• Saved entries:
■ ■ ■ ■

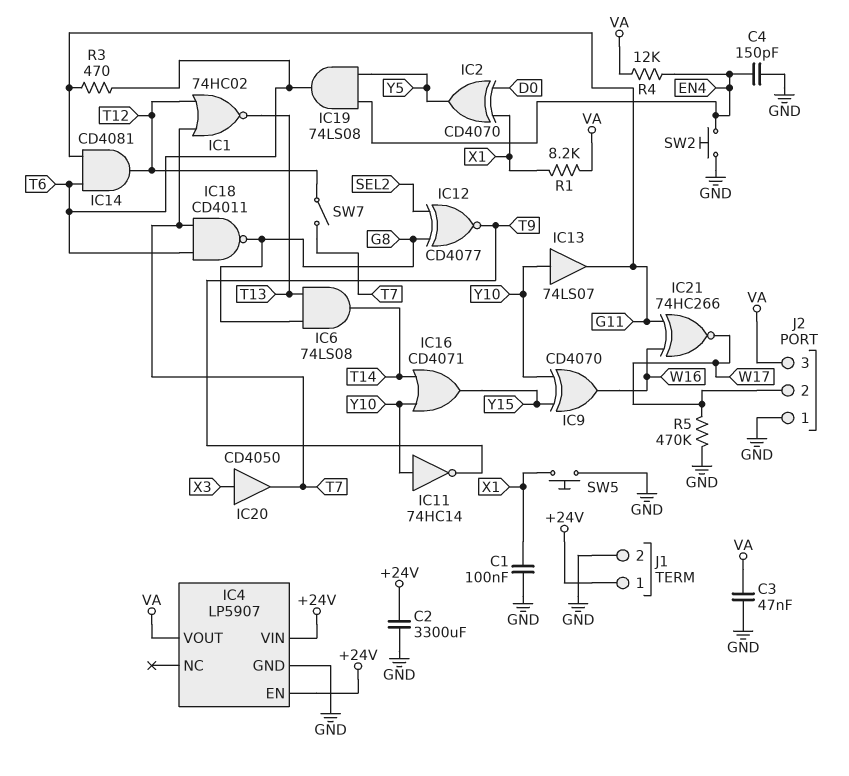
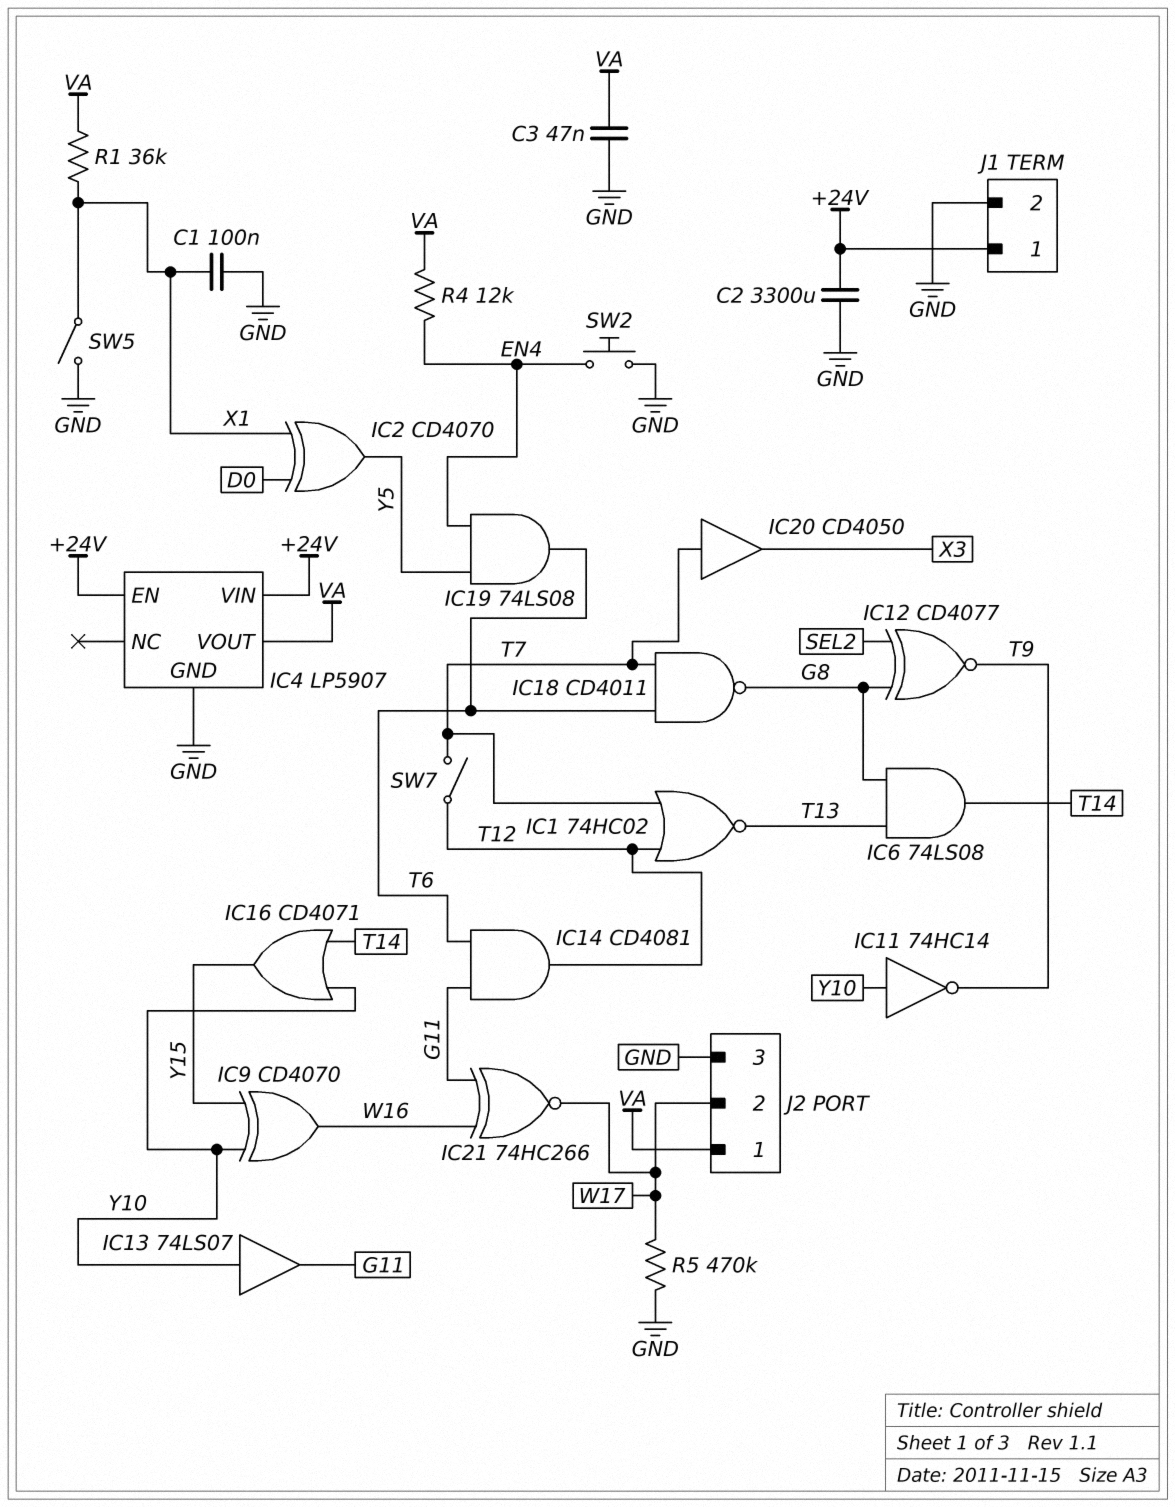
C4: 150pF (EN4, GND) -> none
IC20: buffer CD4050 (in X3, out T7) -> buffer CD4050 (in T7, out X3)
J2 pin 1: GND -> VA
J2 pin 3: VA -> GND
R1: 8.2k (VA, X1) -> 36k (VA, X1)
R3: 470 (G11, T6) -> none
SW5: button (GND, X1) -> switch (GND, X1)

■ ■ ■ ■

• Your assignment:
Omit all images when repeating the data above exactly.

• Response to the exercise:
C4: 150pF (EN4, GND) -> none
IC20: buffer CD4050 (in X3, out T7) -> buffer CD4050 (in T7, out X3)
J2 pin 1: GND -> VA
J2 pin 3: VA -> GND
R1: 8.2k (VA, X1) -> 36k (VA, X1)
R3: 470 (G11, T6) -> none
SW5: button (GND, X1) -> switch (GND, X1)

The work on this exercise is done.